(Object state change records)
[Start of section]
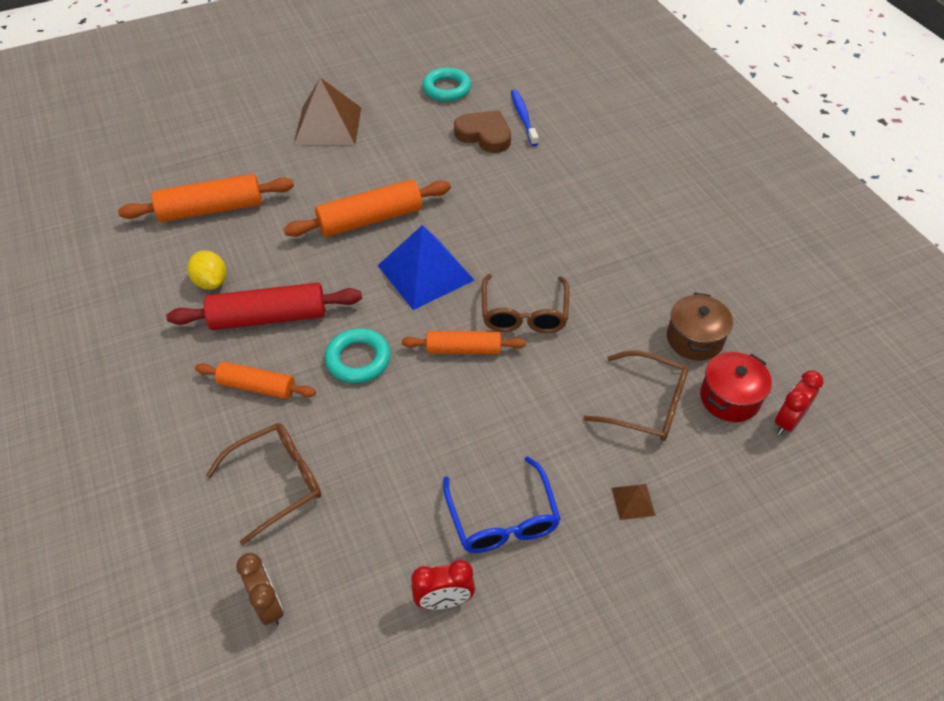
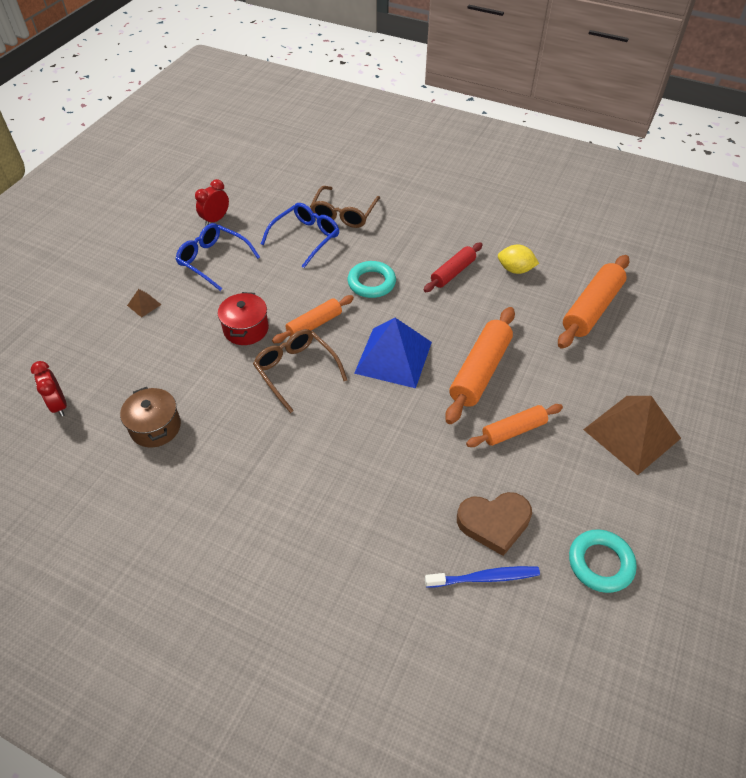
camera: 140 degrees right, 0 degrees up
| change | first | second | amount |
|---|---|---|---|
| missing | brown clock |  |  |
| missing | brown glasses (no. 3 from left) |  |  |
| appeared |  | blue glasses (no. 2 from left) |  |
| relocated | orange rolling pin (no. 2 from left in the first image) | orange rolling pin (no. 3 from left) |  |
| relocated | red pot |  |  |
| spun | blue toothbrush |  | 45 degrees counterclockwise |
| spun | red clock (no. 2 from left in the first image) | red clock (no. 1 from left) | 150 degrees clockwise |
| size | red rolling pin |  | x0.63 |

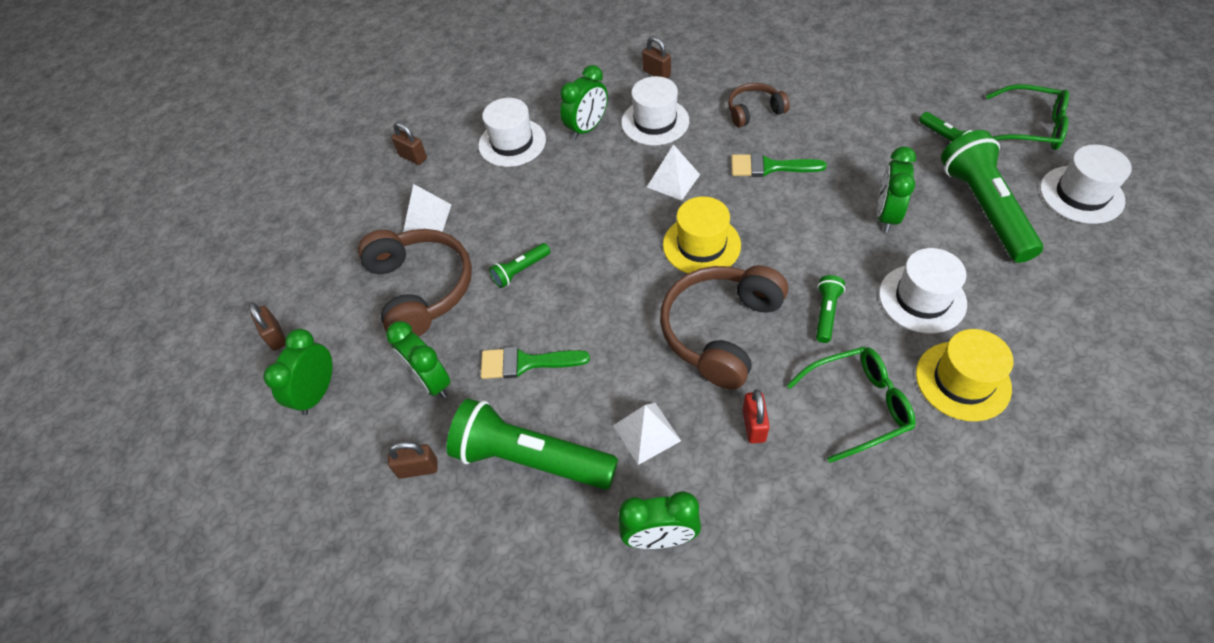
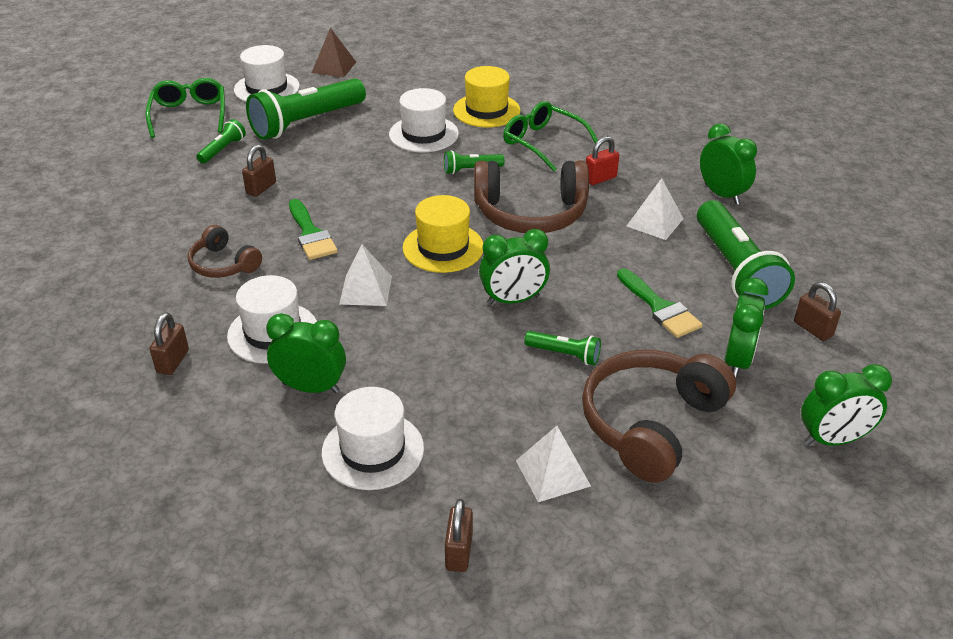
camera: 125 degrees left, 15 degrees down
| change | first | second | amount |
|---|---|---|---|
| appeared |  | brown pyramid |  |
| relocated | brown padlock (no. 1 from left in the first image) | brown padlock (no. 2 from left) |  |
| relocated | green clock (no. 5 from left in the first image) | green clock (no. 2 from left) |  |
[End of section]
● **Activity**
Output exactly the lines from the line with "brown clock |" to the last line of the records, including both, and leave every picture out.

● **Finished exercise**
| missing | brown clock |  |  |
| missing | brown glasses (no. 3 from left) |  |  |
| appeared |  | blue glasses (no. 2 from left) |  |
| relocated | orange rolling pin (no. 2 from left in the first image) | orange rolling pin (no. 3 from left) |  |
| relocated | red pot |  |  |
| spun | blue toothbrush |  | 45 degrees counterclockwise |
| spun | red clock (no. 2 from left in the first image) | red clock (no. 1 from left) | 150 degrees clockwise |
| size | red rolling pin |  | x0.63 |

camera: 125 degrees left, 15 degrees down
| change | first | second | amount |
|---|---|---|---|
| appeared |  | brown pyramid |  |
| relocated | brown padlock (no. 1 from left in the first image) | brown padlock (no. 2 from left) |  |
| relocated | green clock (no. 5 from left in the first image) | green clock (no. 2 from left) |  |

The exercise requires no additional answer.